### TASK TO COMPLETE
Write out every line of the material below word for word, leaving out the pictures.

Stored data
>>>>>

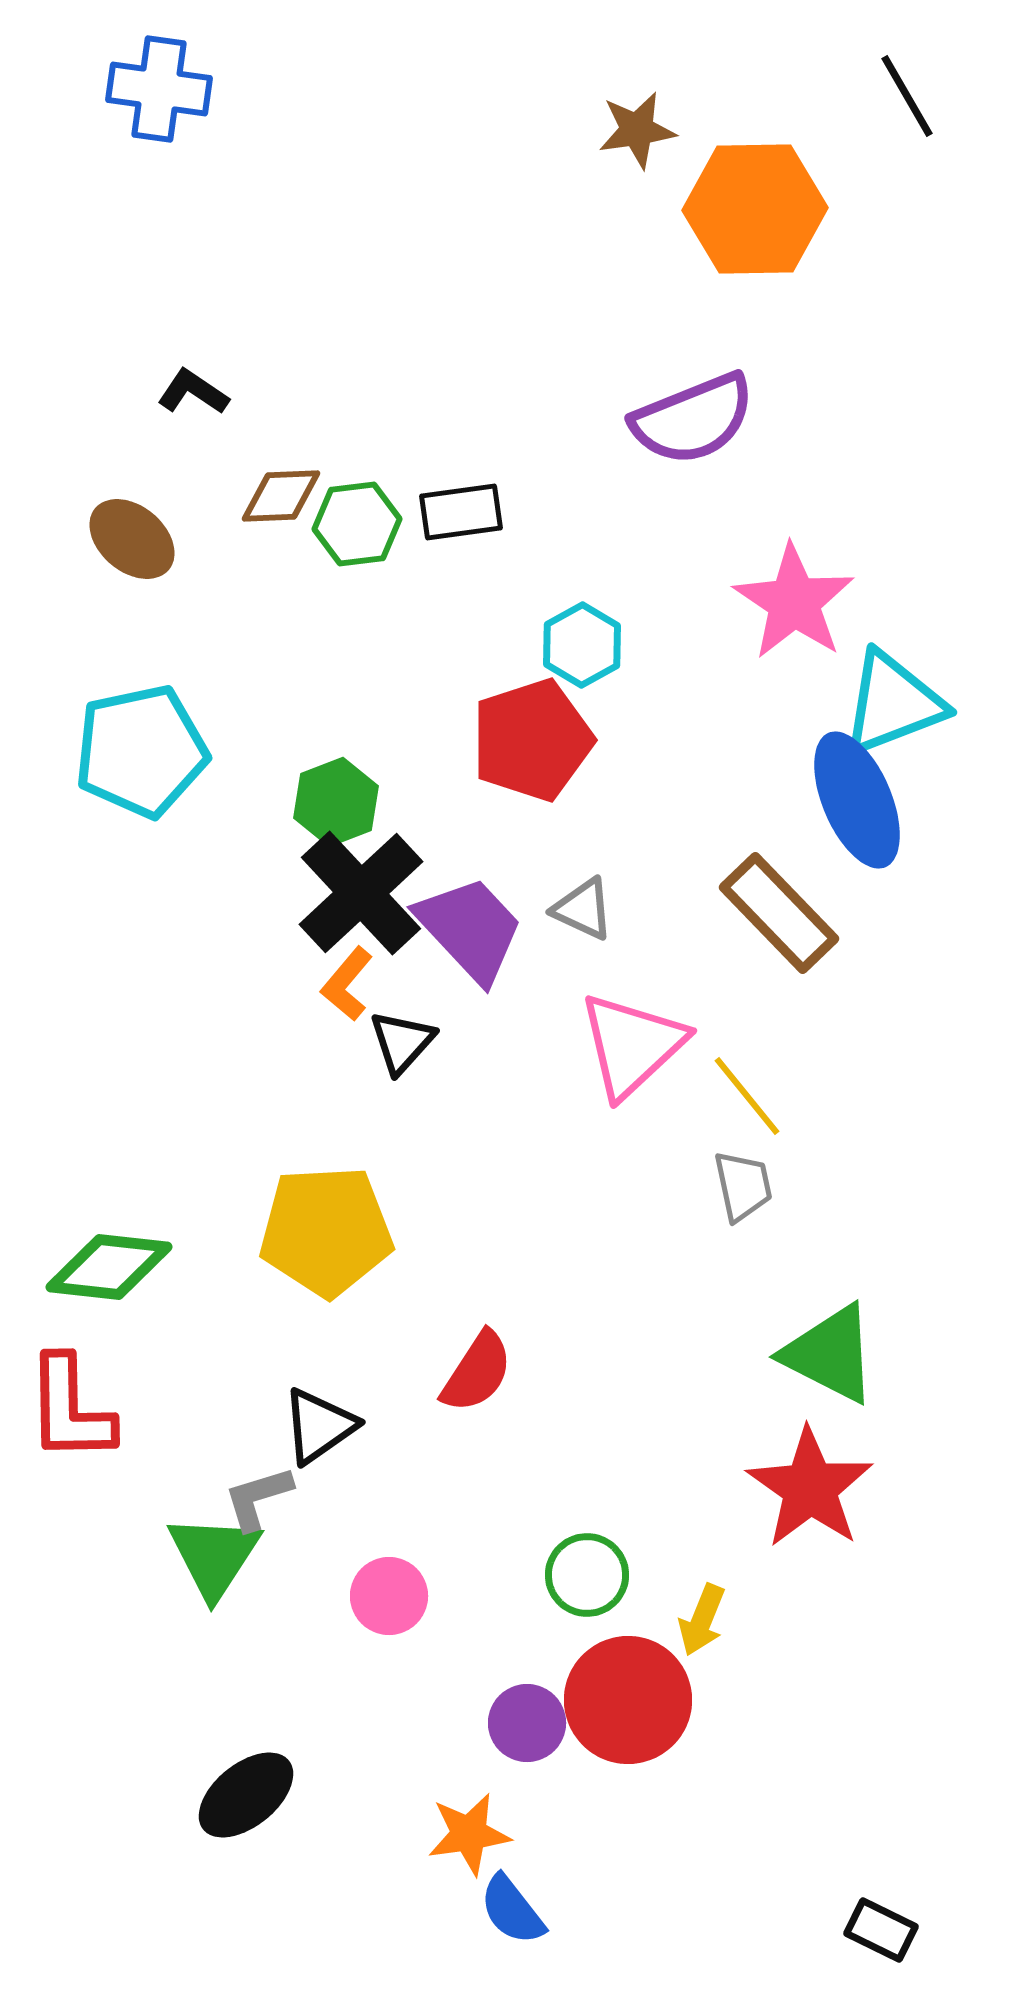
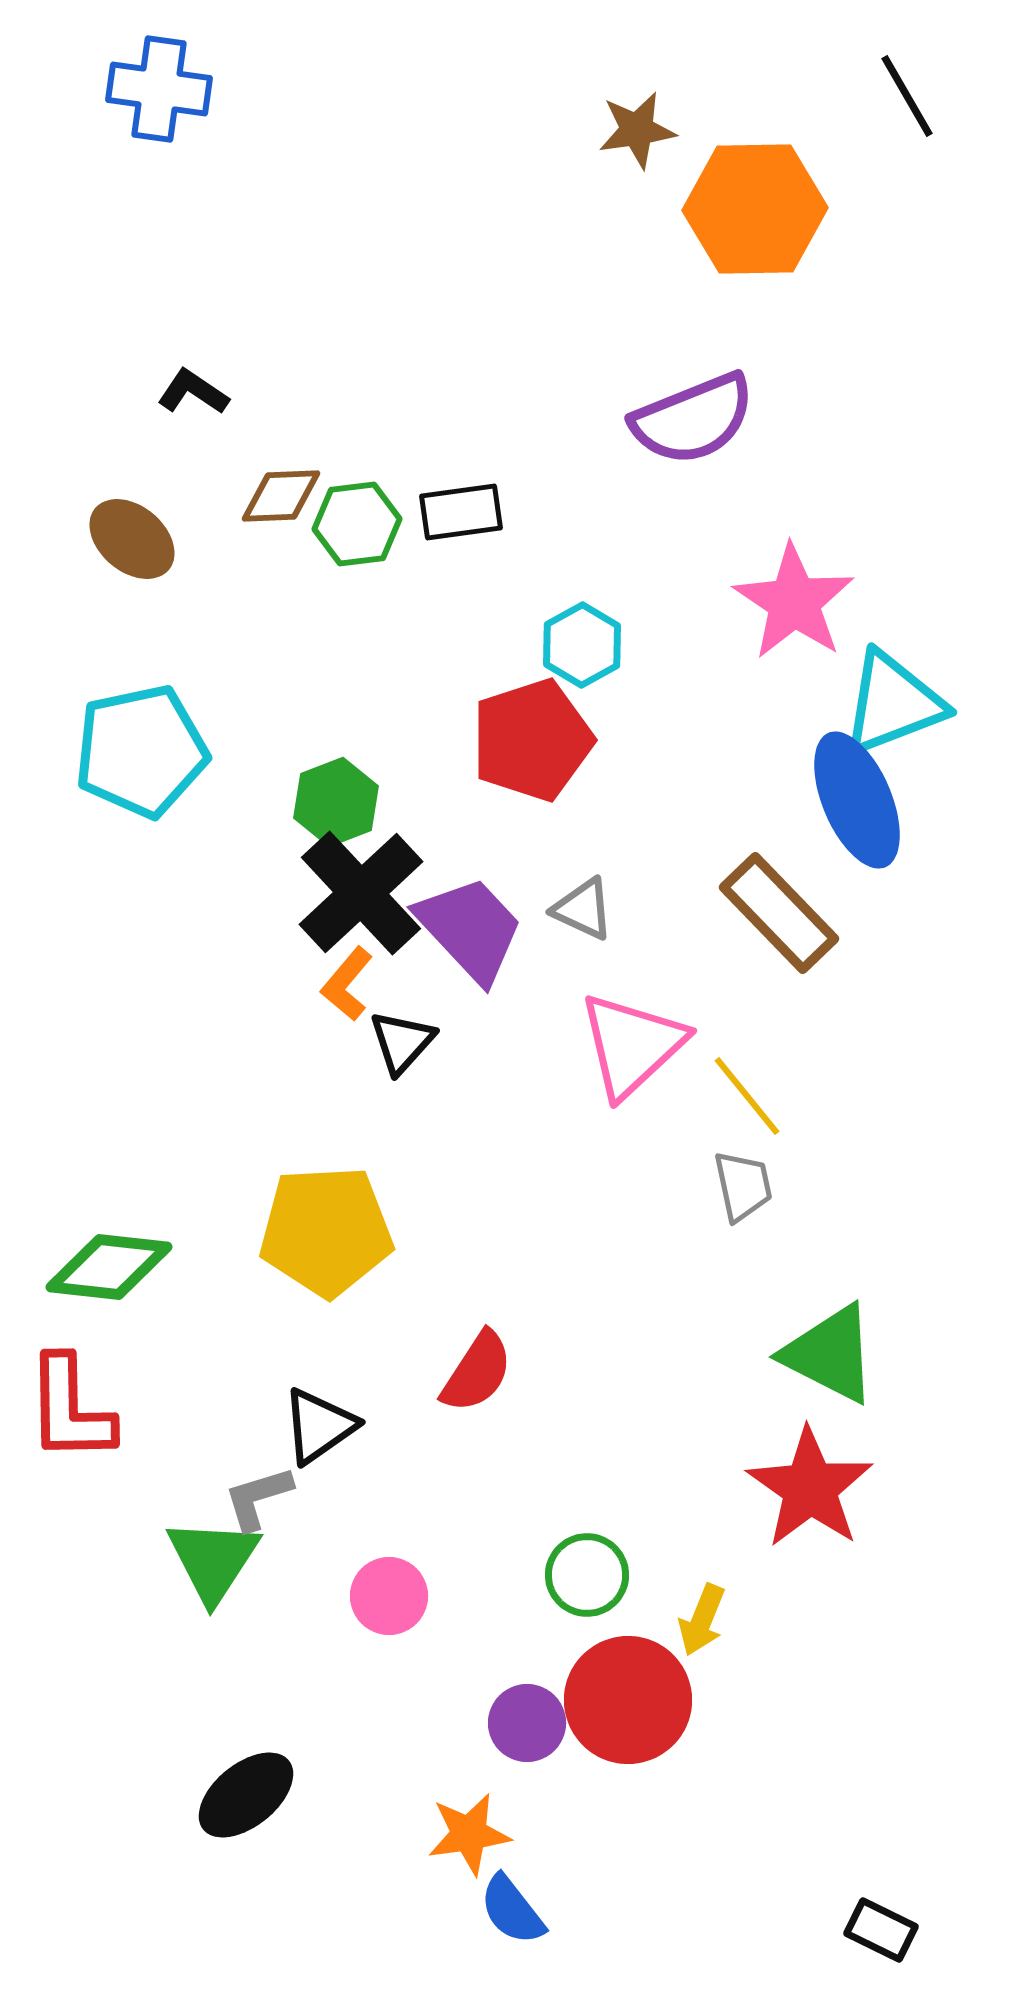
green triangle at (214, 1556): moved 1 px left, 4 px down
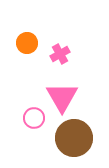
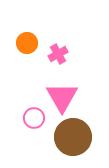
pink cross: moved 2 px left
brown circle: moved 1 px left, 1 px up
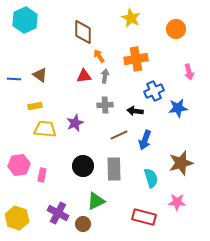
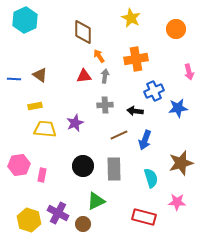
yellow hexagon: moved 12 px right, 2 px down
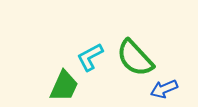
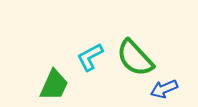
green trapezoid: moved 10 px left, 1 px up
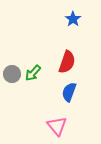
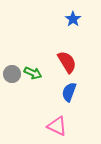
red semicircle: rotated 50 degrees counterclockwise
green arrow: rotated 108 degrees counterclockwise
pink triangle: rotated 25 degrees counterclockwise
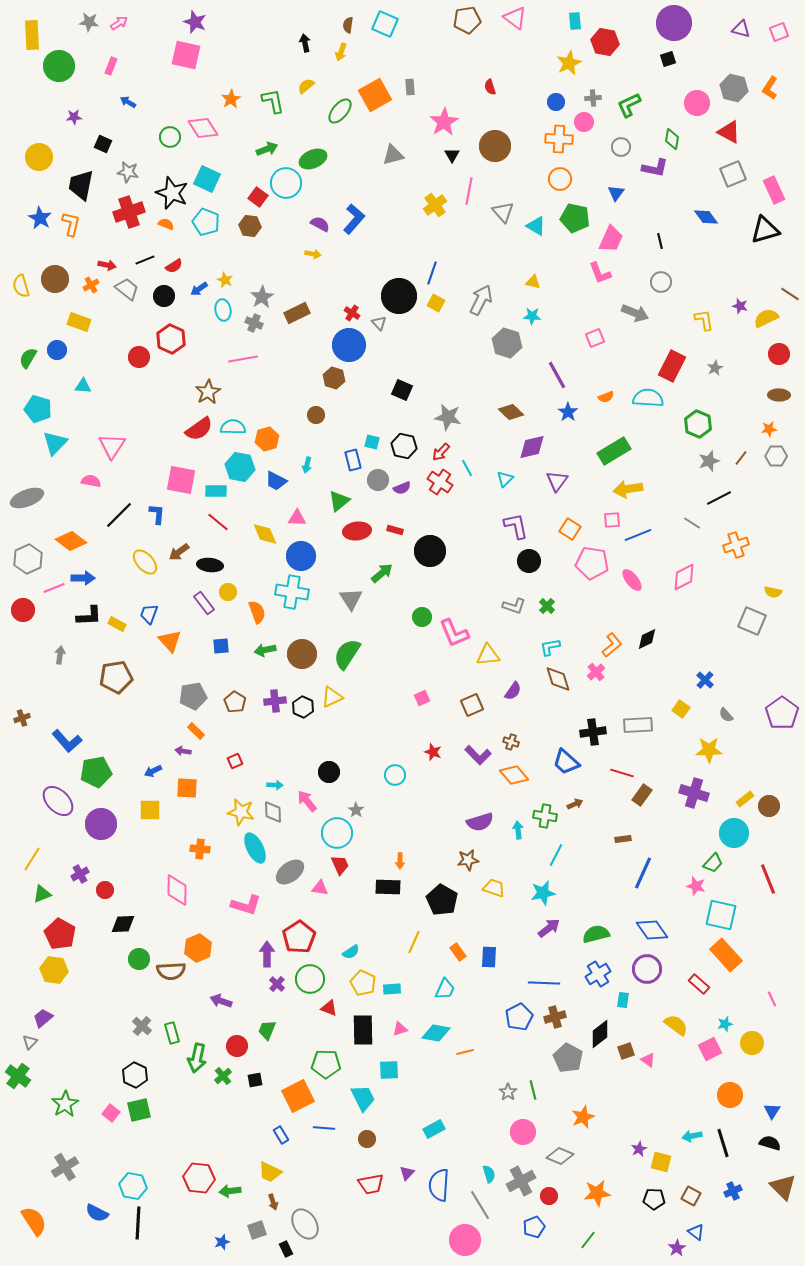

<<<<<

### COMPLETED EXERCISE
green triangle at (214, 1556): moved 1 px left, 4 px down
pink cross: moved 2 px left
brown circle: moved 1 px left, 1 px up
yellow hexagon: moved 12 px right, 2 px down
green trapezoid: moved 10 px left, 1 px up
red semicircle: rotated 50 degrees counterclockwise
green arrow: rotated 108 degrees counterclockwise
pink triangle: rotated 25 degrees counterclockwise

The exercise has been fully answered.